From the first line of the entries below through the line holding "C4: 68uF (plus", write out every line exactly, please, and leave out the pictures.
Start of Data records
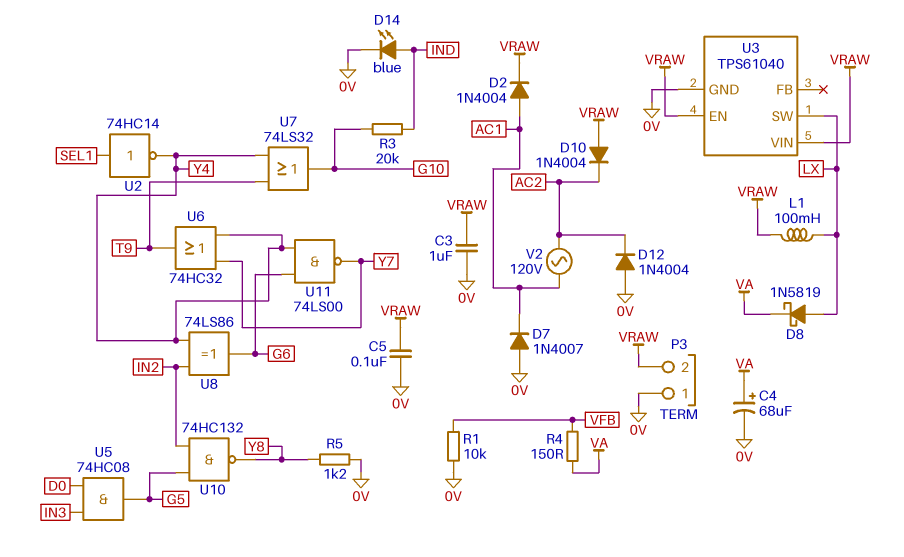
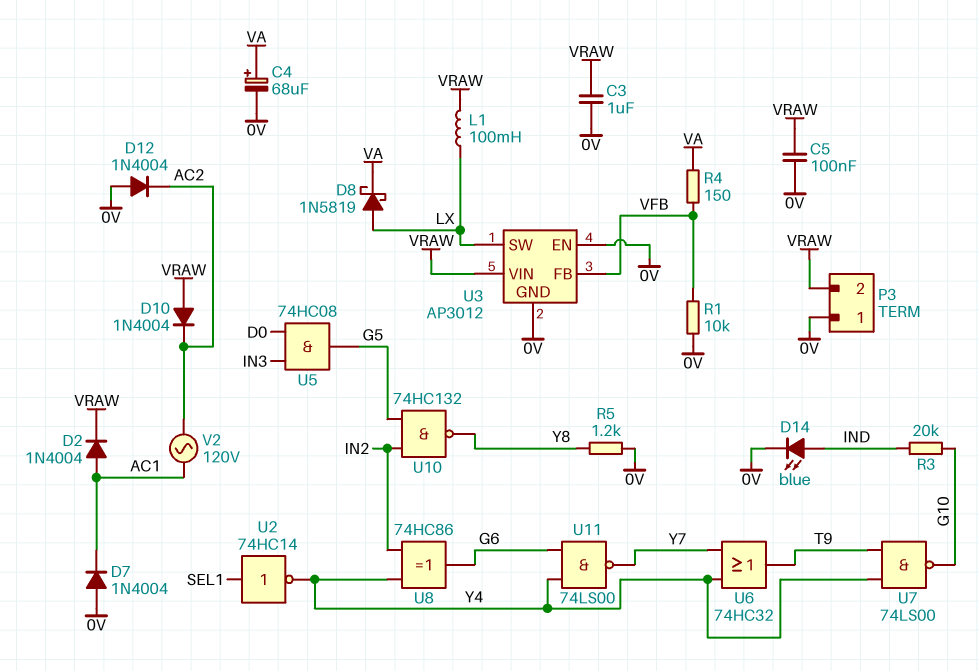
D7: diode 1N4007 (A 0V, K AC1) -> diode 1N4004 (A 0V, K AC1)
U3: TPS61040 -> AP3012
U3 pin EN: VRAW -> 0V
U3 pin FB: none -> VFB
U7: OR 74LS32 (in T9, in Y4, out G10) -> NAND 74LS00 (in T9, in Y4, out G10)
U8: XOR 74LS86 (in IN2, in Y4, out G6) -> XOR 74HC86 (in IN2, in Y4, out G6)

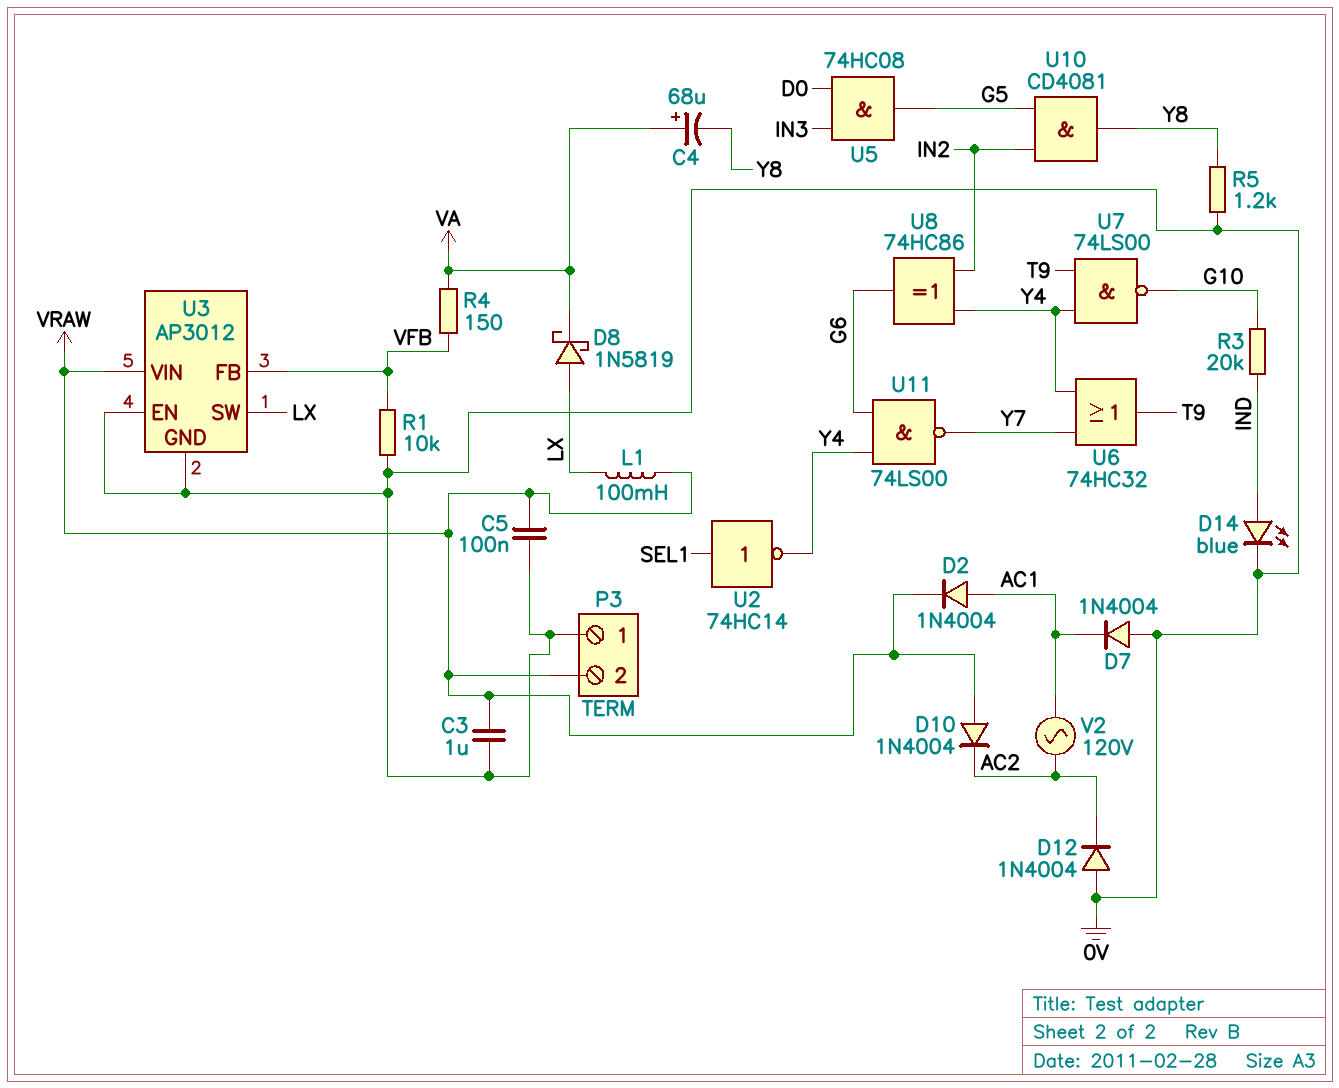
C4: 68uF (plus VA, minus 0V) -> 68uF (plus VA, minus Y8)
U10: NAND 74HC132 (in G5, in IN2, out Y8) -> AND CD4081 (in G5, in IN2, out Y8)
End of Data records
Exercise answer –
D7: diode 1N4007 (A 0V, K AC1) -> diode 1N4004 (A 0V, K AC1)
U3: TPS61040 -> AP3012
U3 pin EN: VRAW -> 0V
U3 pin FB: none -> VFB
U7: OR 74LS32 (in T9, in Y4, out G10) -> NAND 74LS00 (in T9, in Y4, out G10)
U8: XOR 74LS86 (in IN2, in Y4, out G6) -> XOR 74HC86 (in IN2, in Y4, out G6)

C4: 68uF (plus VA, minus 0V) -> 68uF (plus VA, minus Y8)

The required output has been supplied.